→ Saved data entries
<<<<

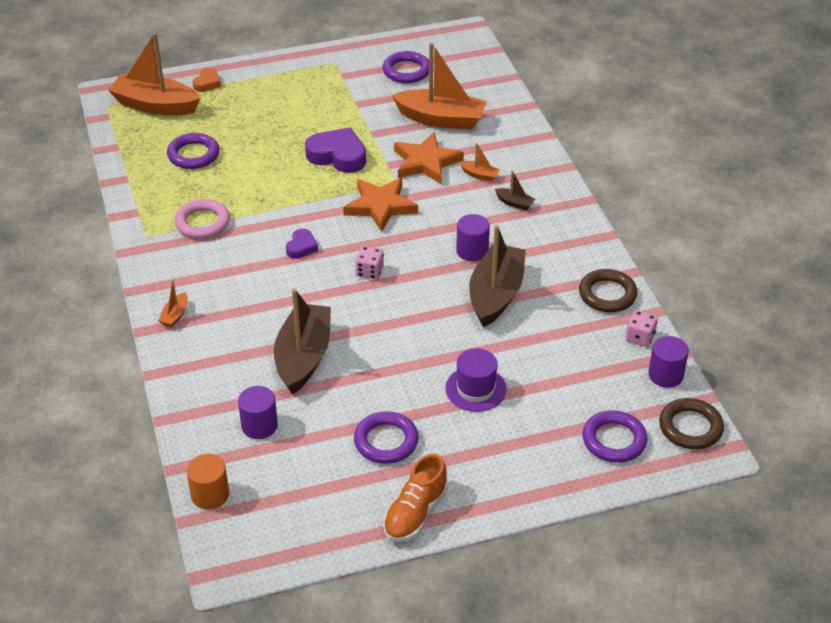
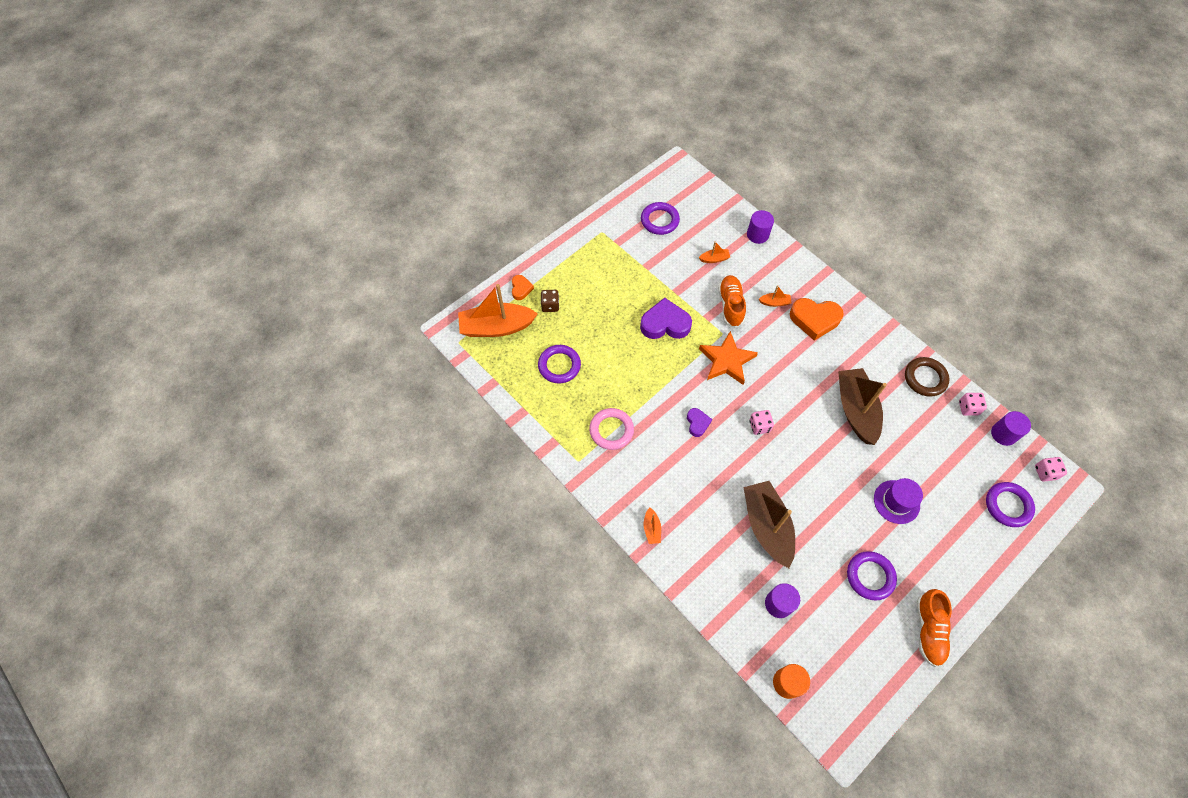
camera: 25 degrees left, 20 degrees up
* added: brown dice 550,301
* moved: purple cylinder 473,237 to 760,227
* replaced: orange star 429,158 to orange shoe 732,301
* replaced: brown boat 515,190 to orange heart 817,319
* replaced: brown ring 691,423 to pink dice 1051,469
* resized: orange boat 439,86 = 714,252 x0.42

>>>>

→ What the task asks
Repeat word for word from the line holding "orange heart 817,319" down to the last line above, including both.

→ Exercise response
* replaced: brown boat 515,190 to orange heart 817,319
* replaced: brown ring 691,423 to pink dice 1051,469
* resized: orange boat 439,86 = 714,252 x0.42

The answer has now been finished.